[TASK ITEM] Your answer must be a word-for-word copy of the listing below, minus its pictures.

:: DATA SEGMENT ::

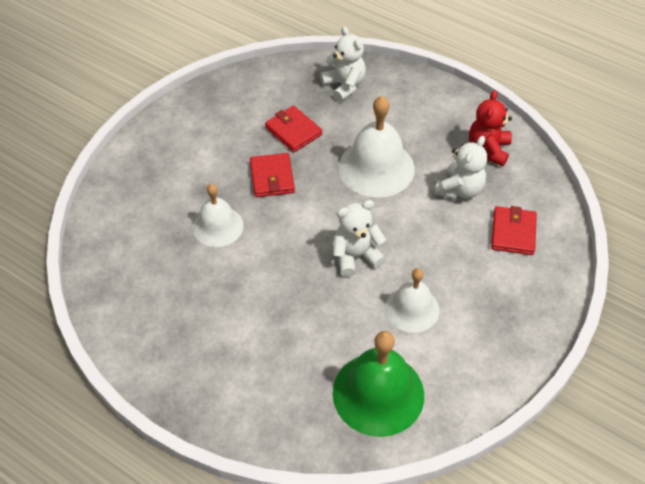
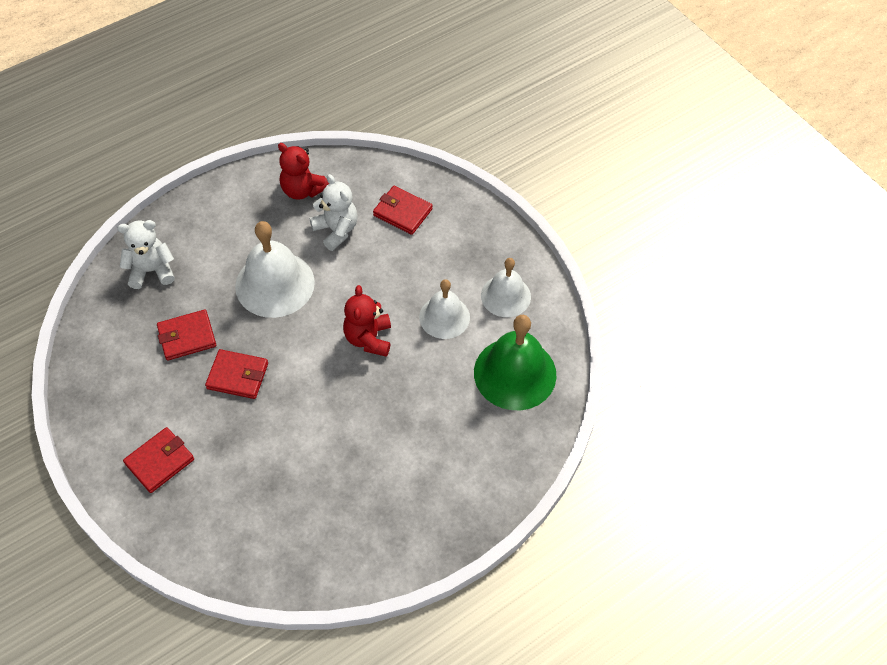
camera: 70 degrees left, 5 degrees up
(172, 159) = (160, 461): none -> red wallet
(218, 226) = (274, 444): white bell -> white bell (505, 296)
(356, 256) = (368, 338): white teddy bear -> red teddy bear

:::

[OUTPUT FOR THIS EXERCISE]
camera: 70 degrees left, 5 degrees up
(172, 159) = (160, 461): none -> red wallet
(218, 226) = (274, 444): white bell -> white bell (505, 296)
(356, 256) = (368, 338): white teddy bear -> red teddy bear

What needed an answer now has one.